EXERCISE DETAILS: Determine the number of lines of the records below that include "diode". Respond with the number and no other text.
(GIVEN INFORMATION Opens)
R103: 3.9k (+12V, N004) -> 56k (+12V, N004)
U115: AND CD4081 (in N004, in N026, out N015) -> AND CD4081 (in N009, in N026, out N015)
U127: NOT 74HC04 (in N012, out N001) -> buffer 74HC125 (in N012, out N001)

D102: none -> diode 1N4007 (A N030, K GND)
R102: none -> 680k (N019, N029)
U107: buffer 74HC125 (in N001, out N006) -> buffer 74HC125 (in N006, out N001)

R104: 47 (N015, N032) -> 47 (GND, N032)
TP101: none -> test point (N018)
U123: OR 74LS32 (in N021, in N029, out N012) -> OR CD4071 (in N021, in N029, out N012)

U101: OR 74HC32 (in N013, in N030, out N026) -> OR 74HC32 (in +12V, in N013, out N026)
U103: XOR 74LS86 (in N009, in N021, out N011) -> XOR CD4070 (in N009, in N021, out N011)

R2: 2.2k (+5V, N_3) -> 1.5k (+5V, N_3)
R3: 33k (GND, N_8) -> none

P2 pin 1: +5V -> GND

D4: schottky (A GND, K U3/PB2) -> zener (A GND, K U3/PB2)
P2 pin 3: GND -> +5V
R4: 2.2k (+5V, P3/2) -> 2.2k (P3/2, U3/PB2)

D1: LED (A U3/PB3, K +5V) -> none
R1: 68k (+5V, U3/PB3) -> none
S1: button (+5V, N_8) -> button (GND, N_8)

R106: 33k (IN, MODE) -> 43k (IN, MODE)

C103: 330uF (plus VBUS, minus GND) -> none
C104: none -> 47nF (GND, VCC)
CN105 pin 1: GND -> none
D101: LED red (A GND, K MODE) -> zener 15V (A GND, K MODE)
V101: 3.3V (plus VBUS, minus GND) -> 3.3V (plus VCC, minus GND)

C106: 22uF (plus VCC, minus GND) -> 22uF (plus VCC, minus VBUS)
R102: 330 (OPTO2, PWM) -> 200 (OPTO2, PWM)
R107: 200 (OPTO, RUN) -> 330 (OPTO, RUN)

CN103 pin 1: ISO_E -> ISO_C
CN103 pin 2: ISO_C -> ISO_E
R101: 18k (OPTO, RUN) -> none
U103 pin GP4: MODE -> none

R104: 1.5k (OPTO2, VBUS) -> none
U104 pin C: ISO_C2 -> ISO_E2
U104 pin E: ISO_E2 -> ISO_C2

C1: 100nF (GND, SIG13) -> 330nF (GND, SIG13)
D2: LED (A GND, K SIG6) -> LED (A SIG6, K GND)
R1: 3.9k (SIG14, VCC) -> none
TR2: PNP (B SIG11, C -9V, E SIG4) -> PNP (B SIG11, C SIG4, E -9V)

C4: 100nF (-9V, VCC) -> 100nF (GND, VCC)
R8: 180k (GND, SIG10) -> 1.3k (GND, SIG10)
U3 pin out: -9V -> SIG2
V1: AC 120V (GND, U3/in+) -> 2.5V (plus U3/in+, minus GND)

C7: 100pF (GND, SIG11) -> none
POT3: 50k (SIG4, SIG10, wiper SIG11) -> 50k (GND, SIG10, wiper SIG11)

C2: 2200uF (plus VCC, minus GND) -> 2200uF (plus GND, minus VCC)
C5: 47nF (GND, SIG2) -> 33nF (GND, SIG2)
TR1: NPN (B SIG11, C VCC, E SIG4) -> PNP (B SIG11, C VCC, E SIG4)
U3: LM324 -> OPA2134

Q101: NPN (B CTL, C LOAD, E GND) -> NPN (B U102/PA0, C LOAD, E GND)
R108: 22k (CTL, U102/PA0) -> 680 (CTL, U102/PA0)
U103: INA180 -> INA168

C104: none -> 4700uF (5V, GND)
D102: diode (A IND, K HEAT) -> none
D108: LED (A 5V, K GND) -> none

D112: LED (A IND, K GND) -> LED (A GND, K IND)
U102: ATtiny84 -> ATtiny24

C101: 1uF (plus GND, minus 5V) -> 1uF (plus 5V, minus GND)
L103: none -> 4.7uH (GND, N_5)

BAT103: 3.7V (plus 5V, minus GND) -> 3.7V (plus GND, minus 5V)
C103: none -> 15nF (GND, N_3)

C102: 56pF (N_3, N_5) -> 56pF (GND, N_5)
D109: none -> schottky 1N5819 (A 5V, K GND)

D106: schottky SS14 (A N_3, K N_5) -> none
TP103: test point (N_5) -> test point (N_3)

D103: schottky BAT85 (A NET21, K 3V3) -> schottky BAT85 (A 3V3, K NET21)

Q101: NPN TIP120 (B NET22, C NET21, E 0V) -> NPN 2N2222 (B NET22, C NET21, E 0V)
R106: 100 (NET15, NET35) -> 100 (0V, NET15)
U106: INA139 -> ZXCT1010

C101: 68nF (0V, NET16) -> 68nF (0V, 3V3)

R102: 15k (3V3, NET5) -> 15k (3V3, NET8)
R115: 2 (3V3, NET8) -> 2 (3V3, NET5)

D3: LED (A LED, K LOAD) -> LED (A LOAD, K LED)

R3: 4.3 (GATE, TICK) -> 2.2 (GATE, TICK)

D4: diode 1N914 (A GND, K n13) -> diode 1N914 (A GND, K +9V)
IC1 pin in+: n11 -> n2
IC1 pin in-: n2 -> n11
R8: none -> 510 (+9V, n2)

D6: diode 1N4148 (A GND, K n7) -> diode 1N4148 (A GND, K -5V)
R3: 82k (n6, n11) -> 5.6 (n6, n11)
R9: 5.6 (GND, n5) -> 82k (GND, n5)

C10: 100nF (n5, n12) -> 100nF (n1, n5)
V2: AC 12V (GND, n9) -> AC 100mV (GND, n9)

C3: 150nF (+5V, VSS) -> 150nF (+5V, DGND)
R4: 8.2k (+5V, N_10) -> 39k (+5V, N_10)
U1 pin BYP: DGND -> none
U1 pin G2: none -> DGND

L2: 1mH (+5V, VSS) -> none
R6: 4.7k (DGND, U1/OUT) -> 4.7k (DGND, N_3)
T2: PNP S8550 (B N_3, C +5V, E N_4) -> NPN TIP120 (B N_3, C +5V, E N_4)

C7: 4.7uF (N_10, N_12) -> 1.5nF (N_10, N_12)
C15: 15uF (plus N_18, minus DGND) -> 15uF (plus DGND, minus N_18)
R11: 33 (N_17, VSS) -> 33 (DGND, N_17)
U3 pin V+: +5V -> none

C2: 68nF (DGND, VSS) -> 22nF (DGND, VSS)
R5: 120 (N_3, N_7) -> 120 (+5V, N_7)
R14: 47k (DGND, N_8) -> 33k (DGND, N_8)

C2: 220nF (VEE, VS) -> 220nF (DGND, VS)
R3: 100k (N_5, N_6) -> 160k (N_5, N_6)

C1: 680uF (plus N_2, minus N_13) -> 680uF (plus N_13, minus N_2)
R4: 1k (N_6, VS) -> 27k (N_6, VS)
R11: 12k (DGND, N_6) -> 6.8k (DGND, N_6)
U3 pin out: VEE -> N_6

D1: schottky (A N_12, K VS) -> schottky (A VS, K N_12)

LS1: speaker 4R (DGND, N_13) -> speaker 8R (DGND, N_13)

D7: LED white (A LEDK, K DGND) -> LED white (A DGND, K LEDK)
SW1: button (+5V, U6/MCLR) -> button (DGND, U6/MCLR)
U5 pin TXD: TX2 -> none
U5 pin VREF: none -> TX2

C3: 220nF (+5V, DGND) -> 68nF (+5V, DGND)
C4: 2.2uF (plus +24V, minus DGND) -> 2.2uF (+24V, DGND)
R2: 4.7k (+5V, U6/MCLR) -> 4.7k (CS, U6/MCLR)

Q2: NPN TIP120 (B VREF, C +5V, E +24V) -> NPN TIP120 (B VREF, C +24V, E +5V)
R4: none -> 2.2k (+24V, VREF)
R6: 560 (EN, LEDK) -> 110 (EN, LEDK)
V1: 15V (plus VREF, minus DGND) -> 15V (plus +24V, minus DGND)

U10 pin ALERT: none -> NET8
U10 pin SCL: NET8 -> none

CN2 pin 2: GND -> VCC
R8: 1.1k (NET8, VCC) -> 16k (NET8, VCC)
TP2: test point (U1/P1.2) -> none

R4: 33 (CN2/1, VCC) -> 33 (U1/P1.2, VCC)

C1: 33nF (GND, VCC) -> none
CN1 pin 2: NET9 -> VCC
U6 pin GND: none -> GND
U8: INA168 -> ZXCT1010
(GIVEN INFORMATION Closes)
SOLUTION TO THE EXERCISE: 4